Multi-step shape changes:

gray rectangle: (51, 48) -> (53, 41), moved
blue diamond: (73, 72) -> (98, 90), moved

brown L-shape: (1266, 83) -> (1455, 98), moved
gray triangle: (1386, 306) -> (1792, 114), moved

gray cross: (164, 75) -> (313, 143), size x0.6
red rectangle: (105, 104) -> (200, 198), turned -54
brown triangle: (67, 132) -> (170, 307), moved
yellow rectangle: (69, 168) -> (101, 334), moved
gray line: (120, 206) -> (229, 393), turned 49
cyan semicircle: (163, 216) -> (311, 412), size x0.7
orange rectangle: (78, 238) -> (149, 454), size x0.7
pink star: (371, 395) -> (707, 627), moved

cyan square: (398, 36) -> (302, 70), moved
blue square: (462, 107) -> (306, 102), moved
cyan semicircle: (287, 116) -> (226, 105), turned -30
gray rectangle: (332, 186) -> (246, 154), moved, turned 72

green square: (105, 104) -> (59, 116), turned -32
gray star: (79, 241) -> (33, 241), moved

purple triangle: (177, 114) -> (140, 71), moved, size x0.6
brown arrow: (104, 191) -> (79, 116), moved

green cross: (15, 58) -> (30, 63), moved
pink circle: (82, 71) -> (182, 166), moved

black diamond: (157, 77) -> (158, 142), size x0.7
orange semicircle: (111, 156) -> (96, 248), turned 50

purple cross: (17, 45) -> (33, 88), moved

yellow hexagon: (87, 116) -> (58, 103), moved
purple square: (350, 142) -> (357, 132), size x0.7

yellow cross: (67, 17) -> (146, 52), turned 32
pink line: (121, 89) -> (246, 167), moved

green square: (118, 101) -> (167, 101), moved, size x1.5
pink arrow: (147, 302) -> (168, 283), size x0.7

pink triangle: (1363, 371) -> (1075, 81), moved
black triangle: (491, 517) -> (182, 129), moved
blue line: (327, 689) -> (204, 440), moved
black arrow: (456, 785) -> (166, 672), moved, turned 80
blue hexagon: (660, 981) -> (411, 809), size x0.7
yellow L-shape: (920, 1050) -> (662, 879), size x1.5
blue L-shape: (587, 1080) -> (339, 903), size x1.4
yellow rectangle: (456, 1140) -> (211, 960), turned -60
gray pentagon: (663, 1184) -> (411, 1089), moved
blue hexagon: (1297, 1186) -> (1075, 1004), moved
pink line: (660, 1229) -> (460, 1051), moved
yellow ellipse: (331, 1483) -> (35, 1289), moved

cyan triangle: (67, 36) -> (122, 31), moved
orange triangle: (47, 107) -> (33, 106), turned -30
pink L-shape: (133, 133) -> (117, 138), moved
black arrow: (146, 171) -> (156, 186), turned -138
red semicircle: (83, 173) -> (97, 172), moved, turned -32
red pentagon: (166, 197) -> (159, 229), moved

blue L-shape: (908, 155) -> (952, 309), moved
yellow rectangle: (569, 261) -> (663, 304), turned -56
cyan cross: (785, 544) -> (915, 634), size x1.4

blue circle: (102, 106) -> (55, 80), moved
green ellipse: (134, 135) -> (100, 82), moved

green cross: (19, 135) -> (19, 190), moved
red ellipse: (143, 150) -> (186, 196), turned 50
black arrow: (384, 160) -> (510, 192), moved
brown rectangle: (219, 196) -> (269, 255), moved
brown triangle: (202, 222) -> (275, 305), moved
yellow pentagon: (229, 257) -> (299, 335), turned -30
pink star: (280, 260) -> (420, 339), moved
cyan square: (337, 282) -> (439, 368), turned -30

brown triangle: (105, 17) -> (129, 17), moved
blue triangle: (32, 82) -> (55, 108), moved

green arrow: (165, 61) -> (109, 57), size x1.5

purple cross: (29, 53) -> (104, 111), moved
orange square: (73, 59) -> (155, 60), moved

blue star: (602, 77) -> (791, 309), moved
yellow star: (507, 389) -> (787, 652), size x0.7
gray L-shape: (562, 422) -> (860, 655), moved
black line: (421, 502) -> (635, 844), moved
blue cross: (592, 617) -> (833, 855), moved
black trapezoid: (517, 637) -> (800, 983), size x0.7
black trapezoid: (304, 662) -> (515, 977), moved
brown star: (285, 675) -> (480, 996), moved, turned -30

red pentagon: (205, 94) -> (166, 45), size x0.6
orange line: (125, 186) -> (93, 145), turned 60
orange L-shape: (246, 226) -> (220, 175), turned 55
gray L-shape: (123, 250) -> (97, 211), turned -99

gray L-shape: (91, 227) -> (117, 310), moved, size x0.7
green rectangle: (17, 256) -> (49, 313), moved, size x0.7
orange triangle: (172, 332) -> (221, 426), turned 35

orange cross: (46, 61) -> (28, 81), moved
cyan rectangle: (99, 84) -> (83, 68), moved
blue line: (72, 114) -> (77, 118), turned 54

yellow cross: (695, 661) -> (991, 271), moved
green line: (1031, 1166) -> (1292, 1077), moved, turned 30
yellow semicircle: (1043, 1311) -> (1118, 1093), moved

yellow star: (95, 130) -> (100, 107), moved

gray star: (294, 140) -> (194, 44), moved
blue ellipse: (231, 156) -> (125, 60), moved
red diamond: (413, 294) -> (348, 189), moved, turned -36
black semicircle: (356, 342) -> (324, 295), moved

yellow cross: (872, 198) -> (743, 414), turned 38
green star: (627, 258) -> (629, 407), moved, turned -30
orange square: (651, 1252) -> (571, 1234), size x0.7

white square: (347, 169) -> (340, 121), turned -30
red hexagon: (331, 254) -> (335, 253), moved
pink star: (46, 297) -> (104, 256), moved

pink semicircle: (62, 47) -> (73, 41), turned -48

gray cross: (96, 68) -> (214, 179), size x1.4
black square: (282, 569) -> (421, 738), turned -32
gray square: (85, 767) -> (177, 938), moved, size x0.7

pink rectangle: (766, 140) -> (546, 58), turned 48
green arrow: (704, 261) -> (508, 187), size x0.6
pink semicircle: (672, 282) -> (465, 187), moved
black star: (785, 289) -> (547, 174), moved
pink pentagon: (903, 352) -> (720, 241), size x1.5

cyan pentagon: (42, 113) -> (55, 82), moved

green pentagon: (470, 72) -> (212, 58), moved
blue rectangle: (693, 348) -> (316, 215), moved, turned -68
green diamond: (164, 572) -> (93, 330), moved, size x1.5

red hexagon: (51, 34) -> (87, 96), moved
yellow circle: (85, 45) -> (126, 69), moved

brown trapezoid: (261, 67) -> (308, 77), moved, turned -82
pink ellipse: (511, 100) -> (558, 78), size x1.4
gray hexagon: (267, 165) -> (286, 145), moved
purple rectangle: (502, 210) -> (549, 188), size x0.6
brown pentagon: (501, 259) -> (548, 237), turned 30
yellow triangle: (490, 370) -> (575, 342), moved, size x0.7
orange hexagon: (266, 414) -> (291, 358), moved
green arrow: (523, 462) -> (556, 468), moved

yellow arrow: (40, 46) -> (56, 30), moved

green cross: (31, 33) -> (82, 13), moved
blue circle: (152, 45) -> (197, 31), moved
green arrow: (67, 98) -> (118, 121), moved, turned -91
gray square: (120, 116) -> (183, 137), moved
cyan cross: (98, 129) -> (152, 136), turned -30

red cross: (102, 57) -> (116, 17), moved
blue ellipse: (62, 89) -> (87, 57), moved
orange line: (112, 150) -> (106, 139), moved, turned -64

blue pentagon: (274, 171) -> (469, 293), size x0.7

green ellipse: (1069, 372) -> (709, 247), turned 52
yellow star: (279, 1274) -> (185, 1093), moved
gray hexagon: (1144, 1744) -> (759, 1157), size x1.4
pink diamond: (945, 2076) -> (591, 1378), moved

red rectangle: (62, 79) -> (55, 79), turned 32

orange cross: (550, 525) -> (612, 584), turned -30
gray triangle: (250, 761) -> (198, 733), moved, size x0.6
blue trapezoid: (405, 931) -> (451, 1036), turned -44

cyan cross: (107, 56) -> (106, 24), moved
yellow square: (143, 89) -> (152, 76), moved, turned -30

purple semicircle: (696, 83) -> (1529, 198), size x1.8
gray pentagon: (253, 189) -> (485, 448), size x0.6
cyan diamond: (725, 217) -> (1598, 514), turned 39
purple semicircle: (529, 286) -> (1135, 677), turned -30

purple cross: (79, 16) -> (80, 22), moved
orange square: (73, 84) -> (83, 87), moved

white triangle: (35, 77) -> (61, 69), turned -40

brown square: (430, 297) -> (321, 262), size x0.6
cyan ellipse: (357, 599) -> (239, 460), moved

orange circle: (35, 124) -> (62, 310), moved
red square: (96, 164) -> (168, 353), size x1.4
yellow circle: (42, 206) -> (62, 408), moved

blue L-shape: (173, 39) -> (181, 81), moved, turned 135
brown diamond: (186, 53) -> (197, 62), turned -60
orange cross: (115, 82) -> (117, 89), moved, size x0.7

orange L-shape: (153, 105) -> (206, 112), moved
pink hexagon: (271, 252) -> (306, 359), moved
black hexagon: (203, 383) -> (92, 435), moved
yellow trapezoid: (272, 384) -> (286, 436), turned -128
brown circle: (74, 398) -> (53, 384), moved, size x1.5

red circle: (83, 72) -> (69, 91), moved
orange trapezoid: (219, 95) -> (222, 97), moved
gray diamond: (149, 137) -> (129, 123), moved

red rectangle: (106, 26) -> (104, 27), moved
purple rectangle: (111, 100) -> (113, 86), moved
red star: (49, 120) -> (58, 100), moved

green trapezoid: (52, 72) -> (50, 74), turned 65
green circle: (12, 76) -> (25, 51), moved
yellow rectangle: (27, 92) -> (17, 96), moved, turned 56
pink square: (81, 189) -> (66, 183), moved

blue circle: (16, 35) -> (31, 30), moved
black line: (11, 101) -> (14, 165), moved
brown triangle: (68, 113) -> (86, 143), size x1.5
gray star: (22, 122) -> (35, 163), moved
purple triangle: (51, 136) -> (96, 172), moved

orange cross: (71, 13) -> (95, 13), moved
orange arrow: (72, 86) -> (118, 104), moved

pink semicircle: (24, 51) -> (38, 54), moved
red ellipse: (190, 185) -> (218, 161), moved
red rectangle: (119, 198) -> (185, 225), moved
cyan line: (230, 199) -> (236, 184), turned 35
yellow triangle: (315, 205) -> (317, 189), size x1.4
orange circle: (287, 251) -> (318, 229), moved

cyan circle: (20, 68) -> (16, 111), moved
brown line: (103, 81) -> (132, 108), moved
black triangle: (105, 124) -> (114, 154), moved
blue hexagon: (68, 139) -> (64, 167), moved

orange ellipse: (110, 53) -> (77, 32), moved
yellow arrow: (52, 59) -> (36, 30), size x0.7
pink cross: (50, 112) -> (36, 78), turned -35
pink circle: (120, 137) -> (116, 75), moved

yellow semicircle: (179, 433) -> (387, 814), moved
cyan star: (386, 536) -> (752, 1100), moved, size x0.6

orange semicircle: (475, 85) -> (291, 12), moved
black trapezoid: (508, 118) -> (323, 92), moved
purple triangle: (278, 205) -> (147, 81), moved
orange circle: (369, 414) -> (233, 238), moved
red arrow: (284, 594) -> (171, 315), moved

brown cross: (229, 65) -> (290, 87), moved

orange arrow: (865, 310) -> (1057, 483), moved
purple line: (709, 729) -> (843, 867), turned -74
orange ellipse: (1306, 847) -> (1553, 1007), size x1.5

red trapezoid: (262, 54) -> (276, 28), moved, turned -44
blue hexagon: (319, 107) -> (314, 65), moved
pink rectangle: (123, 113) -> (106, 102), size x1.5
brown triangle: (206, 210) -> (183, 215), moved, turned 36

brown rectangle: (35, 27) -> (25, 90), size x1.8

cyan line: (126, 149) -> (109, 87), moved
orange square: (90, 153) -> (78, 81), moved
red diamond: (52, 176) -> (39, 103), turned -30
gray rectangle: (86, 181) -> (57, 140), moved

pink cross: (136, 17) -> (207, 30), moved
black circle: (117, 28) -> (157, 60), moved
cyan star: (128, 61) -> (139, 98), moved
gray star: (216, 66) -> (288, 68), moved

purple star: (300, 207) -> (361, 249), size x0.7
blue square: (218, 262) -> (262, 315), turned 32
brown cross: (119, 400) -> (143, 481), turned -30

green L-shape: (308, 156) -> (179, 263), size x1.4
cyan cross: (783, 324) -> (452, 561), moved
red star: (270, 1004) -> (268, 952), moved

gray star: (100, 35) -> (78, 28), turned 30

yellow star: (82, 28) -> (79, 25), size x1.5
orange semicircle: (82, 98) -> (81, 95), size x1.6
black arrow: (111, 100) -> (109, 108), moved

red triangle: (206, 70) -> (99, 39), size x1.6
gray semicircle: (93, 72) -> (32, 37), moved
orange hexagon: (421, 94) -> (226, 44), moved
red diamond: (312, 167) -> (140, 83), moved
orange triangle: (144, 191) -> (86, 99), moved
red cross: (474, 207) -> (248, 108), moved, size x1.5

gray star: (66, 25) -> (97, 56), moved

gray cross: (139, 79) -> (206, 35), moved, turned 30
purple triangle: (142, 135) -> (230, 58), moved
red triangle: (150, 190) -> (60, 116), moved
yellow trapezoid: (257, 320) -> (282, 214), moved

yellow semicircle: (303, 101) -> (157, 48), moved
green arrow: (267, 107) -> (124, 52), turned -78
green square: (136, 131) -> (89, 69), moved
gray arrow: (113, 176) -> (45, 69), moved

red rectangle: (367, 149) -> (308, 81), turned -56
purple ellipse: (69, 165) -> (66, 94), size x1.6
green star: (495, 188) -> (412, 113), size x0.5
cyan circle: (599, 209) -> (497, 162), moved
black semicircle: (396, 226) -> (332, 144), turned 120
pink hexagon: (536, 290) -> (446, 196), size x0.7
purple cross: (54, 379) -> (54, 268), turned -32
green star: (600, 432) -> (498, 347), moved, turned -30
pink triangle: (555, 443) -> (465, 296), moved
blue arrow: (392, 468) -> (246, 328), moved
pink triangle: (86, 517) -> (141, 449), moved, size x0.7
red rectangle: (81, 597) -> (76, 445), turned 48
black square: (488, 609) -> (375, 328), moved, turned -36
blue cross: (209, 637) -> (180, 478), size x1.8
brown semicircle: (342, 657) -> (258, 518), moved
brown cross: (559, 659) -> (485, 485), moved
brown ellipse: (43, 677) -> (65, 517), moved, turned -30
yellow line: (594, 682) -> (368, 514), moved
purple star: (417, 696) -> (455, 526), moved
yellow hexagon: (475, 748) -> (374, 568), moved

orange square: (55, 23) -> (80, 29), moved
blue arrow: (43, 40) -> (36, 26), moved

:: Your objective ::
Above are the entries. Quote exactly the lines from the one bearing "green arrow: (67, 98)" through the one bearing "gray hexagon: (1144, 1744)".

:: Solution to this problem ::
green arrow: (67, 98) -> (118, 121), moved, turned -91
gray square: (120, 116) -> (183, 137), moved
cyan cross: (98, 129) -> (152, 136), turned -30

red cross: (102, 57) -> (116, 17), moved
blue ellipse: (62, 89) -> (87, 57), moved
orange line: (112, 150) -> (106, 139), moved, turned -64

blue pentagon: (274, 171) -> (469, 293), size x0.7

green ellipse: (1069, 372) -> (709, 247), turned 52
yellow star: (279, 1274) -> (185, 1093), moved
gray hexagon: (1144, 1744) -> (759, 1157), size x1.4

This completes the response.